(Object change listings)
↓↓↓
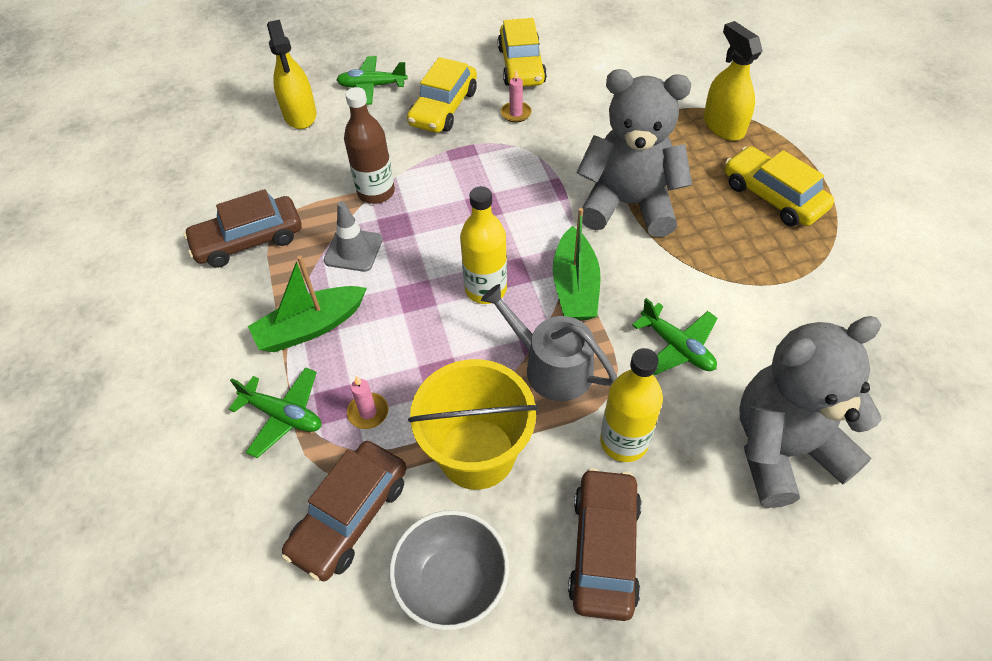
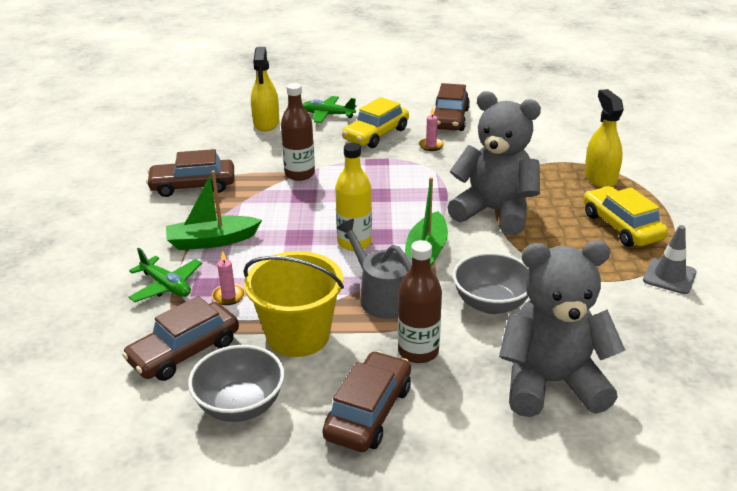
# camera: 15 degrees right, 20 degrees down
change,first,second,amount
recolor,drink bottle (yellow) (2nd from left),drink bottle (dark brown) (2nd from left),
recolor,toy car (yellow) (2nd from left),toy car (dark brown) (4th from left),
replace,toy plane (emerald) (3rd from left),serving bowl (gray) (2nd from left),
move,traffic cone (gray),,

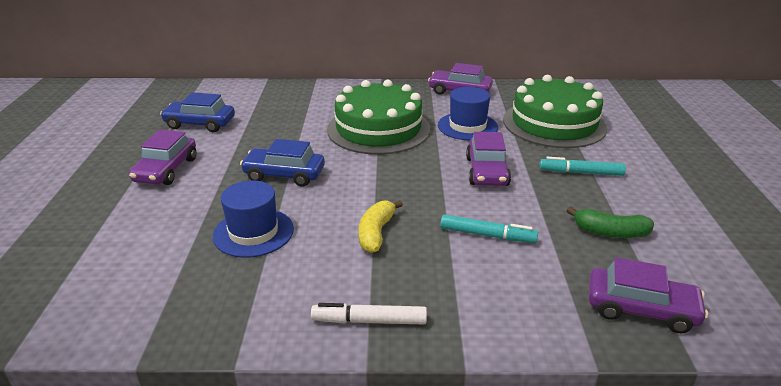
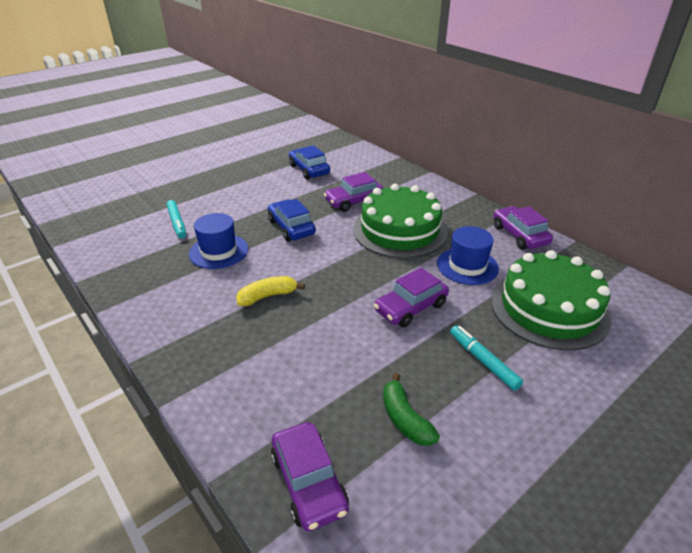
# camera: 50 degrees right, 5 degrees up
change,first,second,amount
move,marker (turquoise) (1st from left),,
move,toy car (violet) (1st from left in the first image),toy car (violet) (2nd from left),
delete,marker (white),,

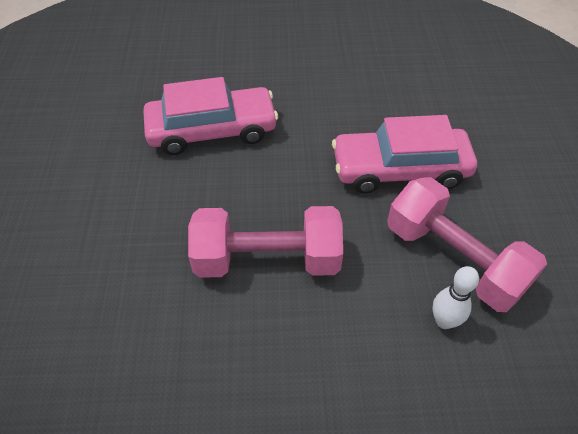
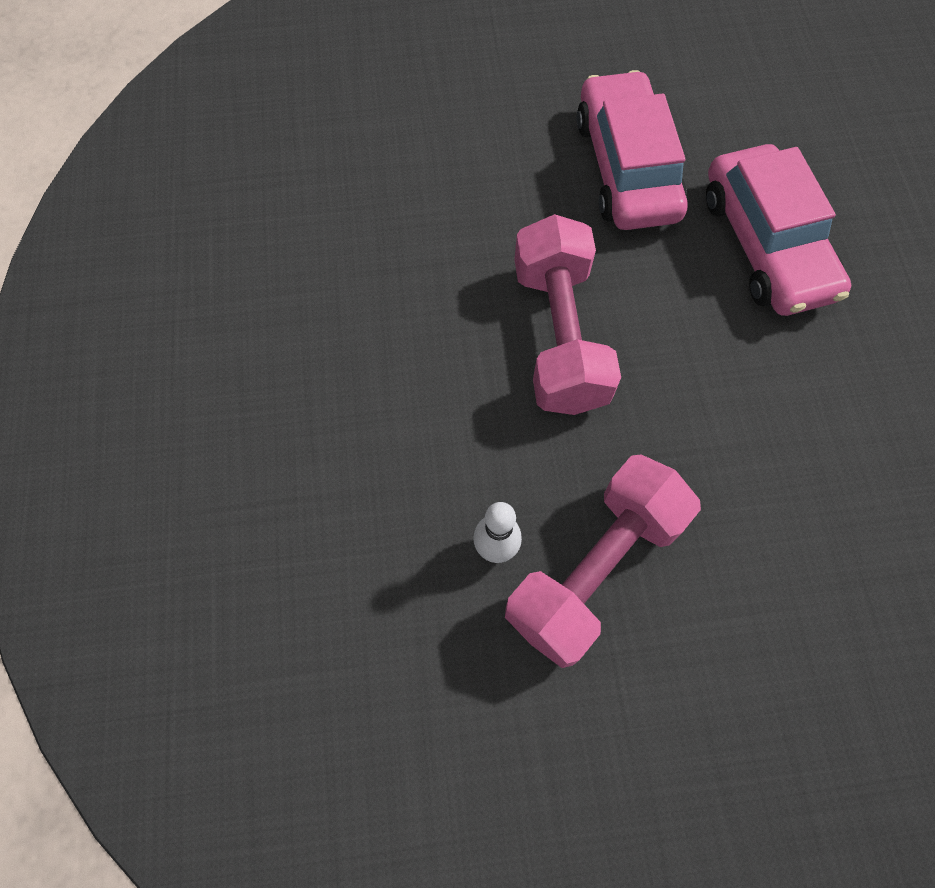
# camera: 85 degrees right, 15 degrees up
change,first,second,amount
move,toy car (rose-pink) (2nd from left in the first image),toy car (rose-pink) (1st from left),

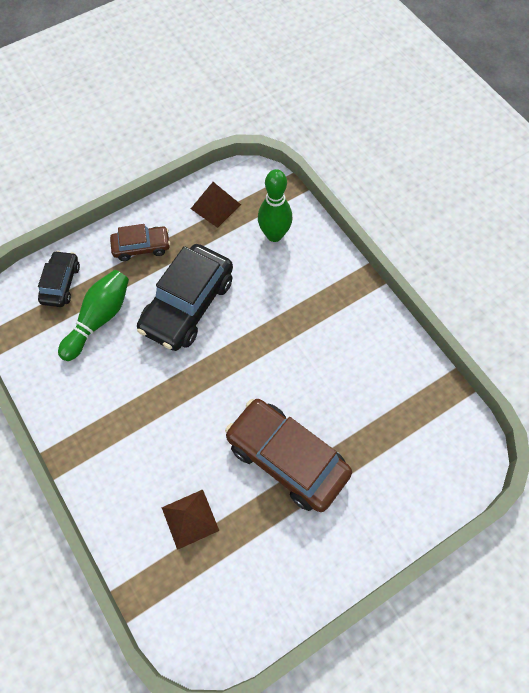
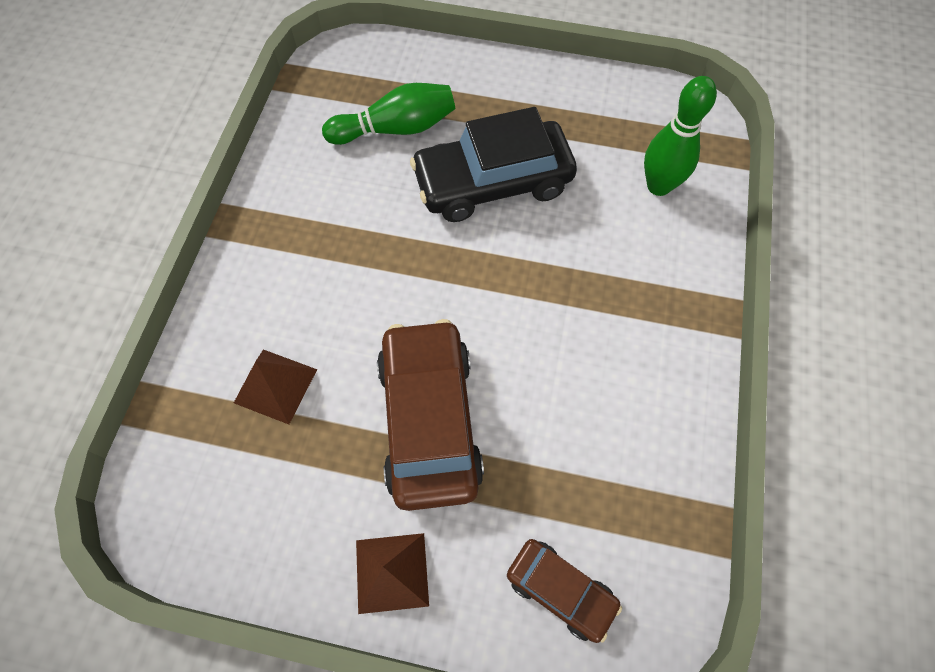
# camera: 45 degrees right, 0 degrees up
change,first,second,amount
move,solid pyramid (dark brown) (2nd from left),,
move,toy car (dark brown) (1st from left in the first image),toy car (dark brown) (2nd from left),
delete,toy car (black) (1st from left),,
↑↑↑
- _What this task involves_
What you give back should be the lines from the one with "# camera: 45 degrees right, 0 degrees up" to the end of the data, copied exactly, both ends included.

- _Response area_
# camera: 45 degrees right, 0 degrees up
change,first,second,amount
move,solid pyramid (dark brown) (2nd from left),,
move,toy car (dark brown) (1st from left in the first image),toy car (dark brown) (2nd from left),
delete,toy car (black) (1st from left),,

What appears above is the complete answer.